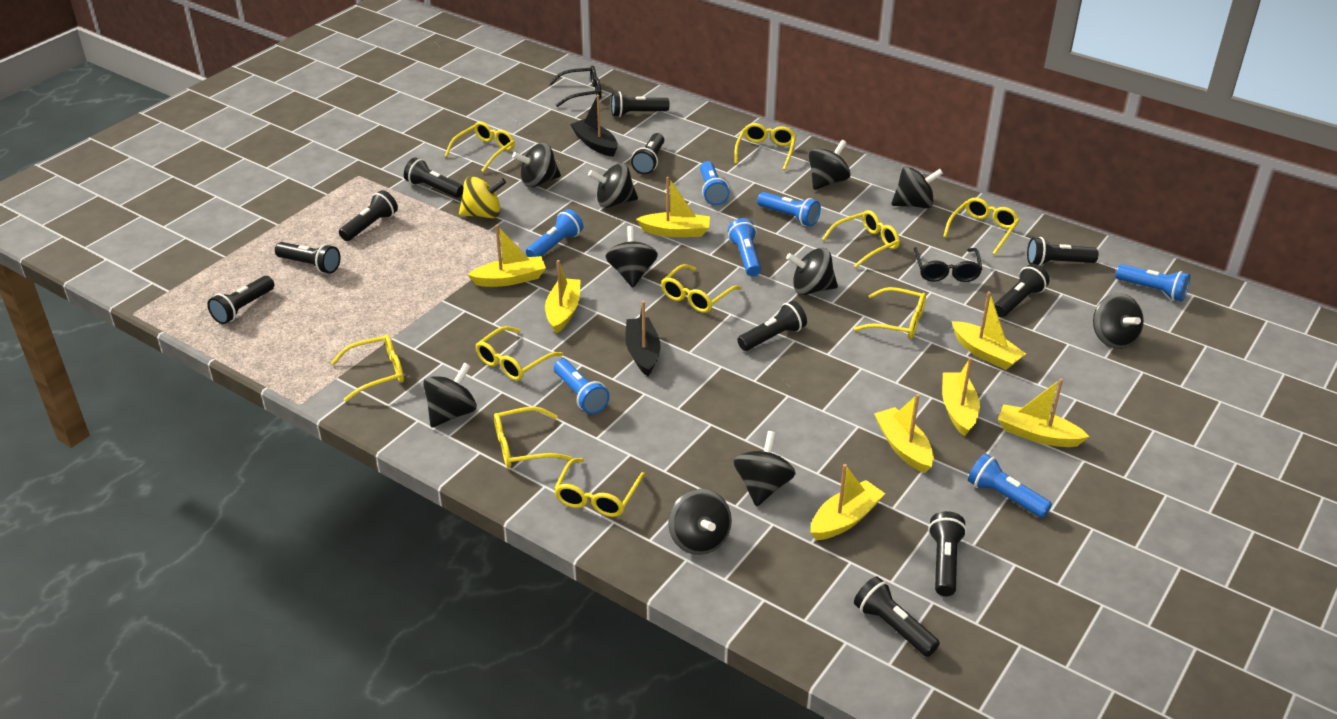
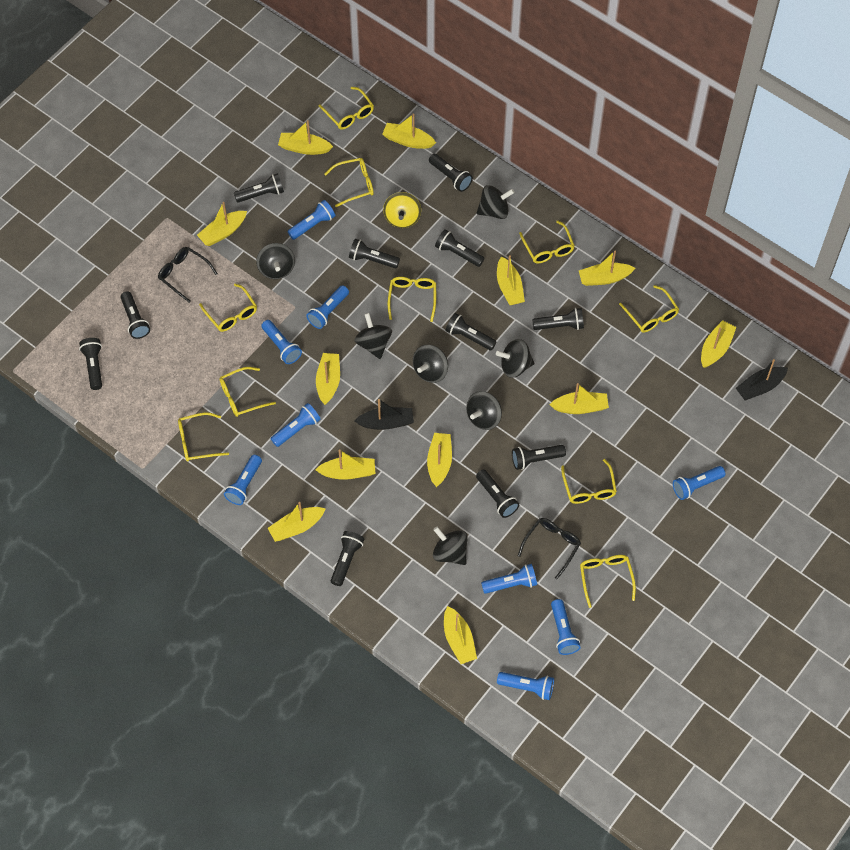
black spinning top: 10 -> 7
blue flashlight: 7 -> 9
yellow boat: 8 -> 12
################
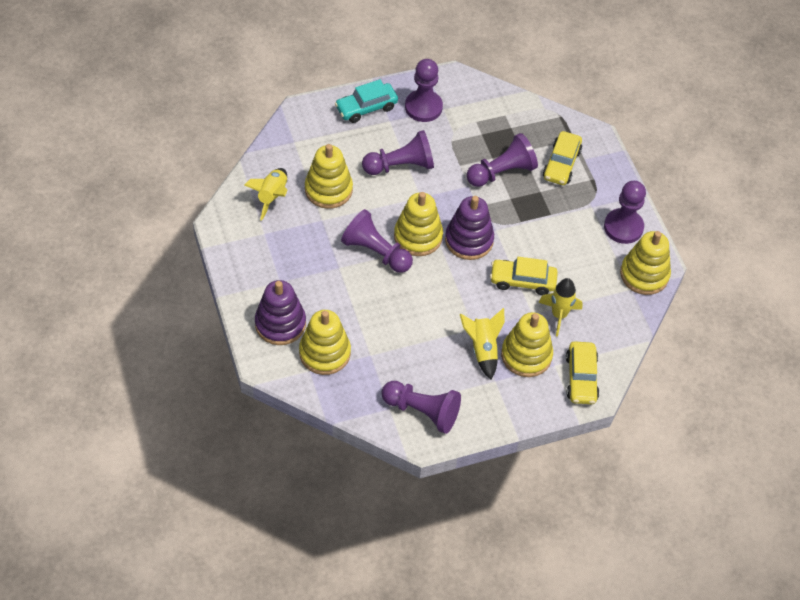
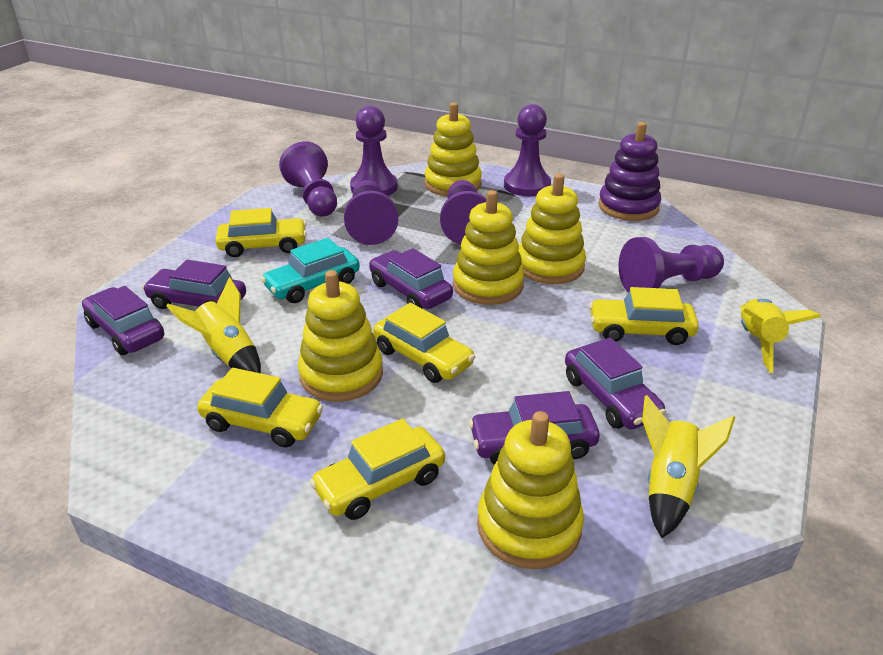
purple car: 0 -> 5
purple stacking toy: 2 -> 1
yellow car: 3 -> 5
################
How to complete this task - Output the lines above exactly, but only those between the line holding "purple car: 0 -> 5" and the line holding "yellow car: 3 -> 5", inclusive.

Task response -
purple car: 0 -> 5
purple stacking toy: 2 -> 1
yellow car: 3 -> 5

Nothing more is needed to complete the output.